§ Directive:
Skipping all pictures, print exactly the lines below from the one with "[(223,173),(223,155),(206,153),(206,173),(223,173)]" through the final line.

....................

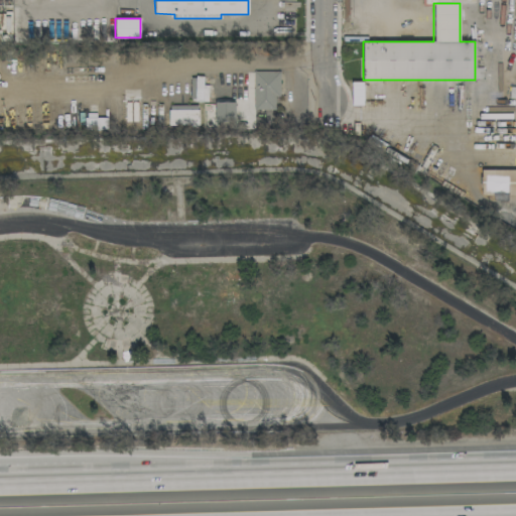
[(279,71),(253,72),(253,110),(274,110),(274,97),(279,97),(279,71)]
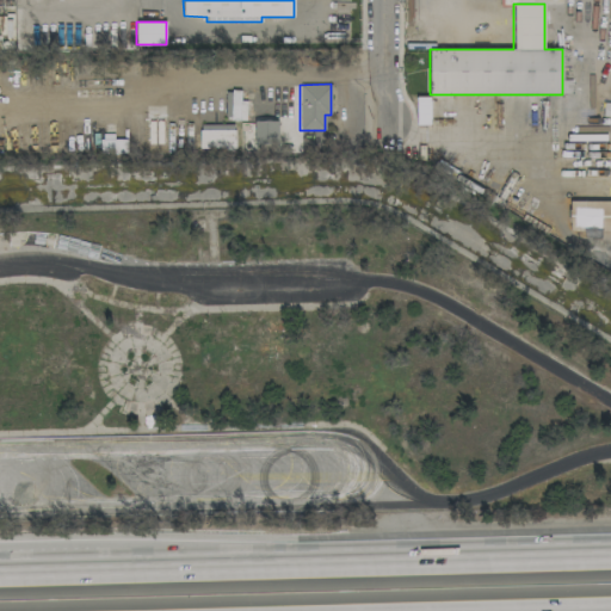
[(417,125),(431,124),(430,97),(415,97),(417,125)]
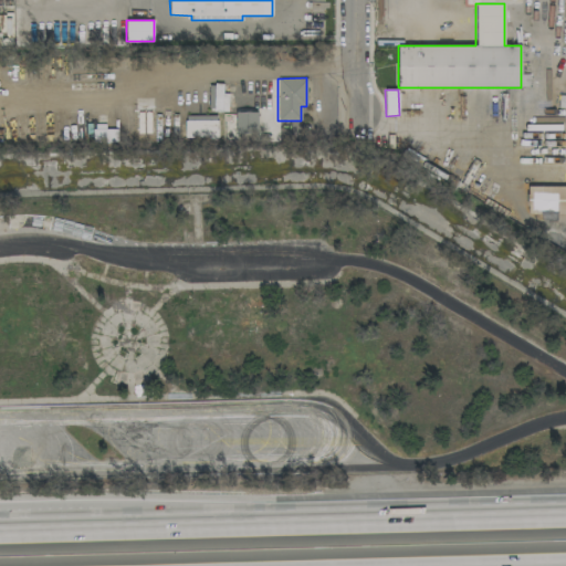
[(234,112),(236,136),(258,136),(257,112),(234,112)]
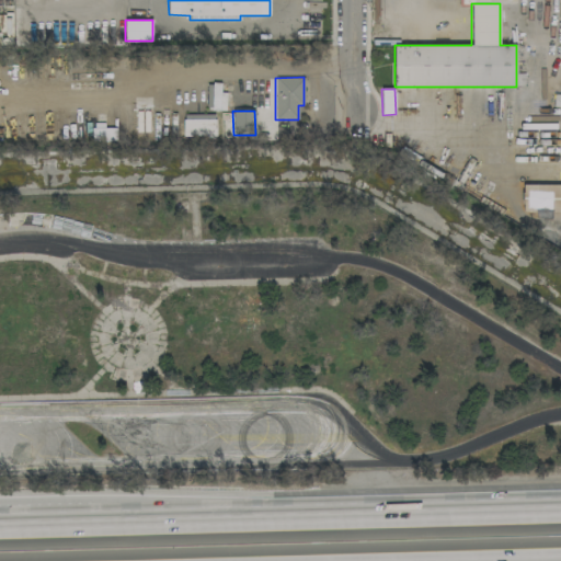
[(183,136),(215,136),(215,114),(183,114),(183,136)]
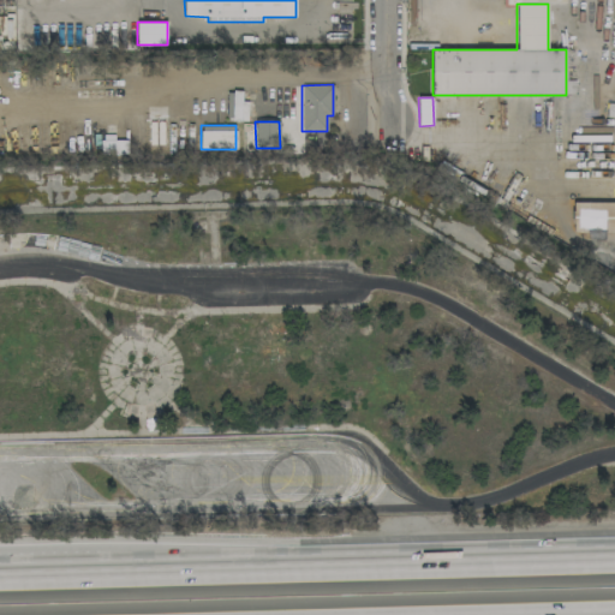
[(127,141),(101,139),(101,153),(126,154),(127,141)]
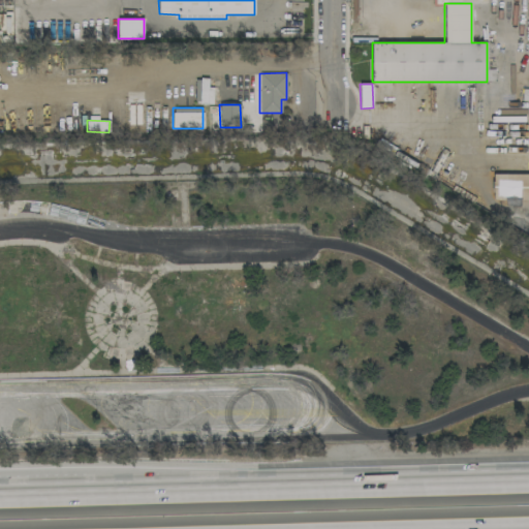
[(528,174),(493,174),(492,199),(528,199),(528,174)]
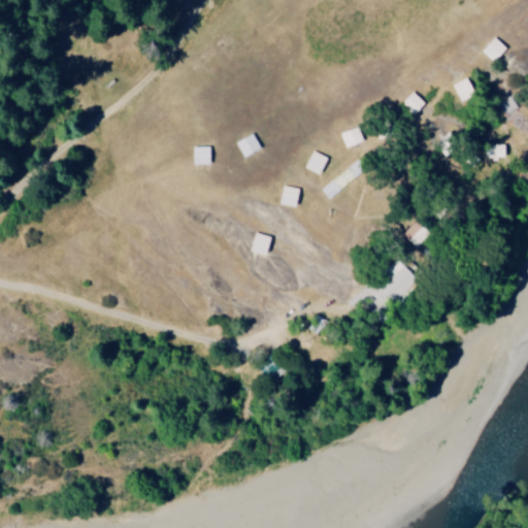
[(364,141),(359,126),(341,132),(348,147),(364,141)]
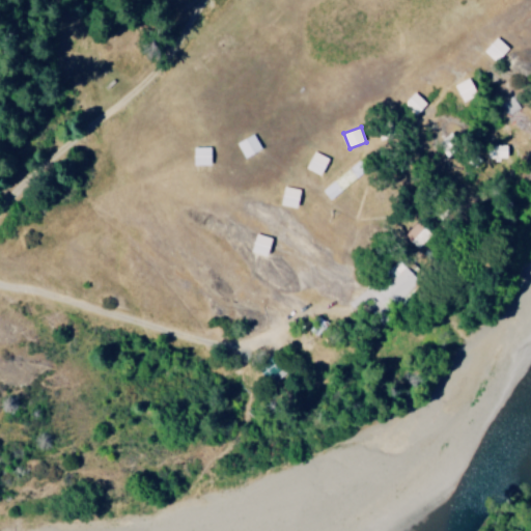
[(248,158),(263,148),(255,134),(240,143),(248,158)]
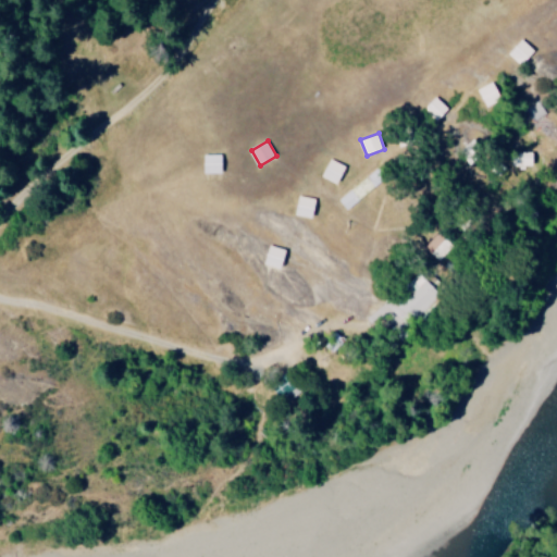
[(223,173),(223,155),(206,153),(206,173),(223,173)]
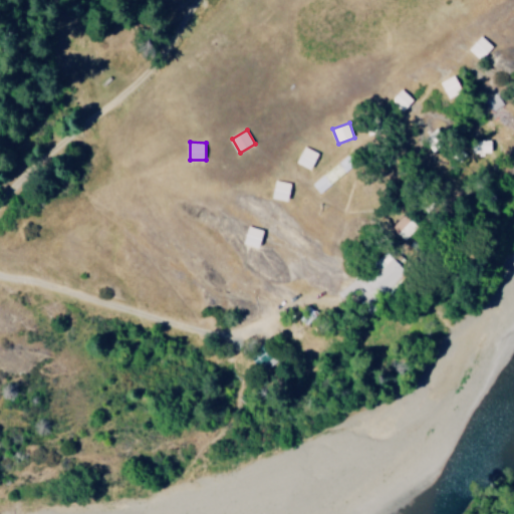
[(313,169),(319,153),(304,147),(298,163),(313,169)]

....................

§ Result of this task:
[(223,173),(223,155),(206,153),(206,173),(223,173)]
[(313,169),(319,153),(304,147),(298,163),(313,169)]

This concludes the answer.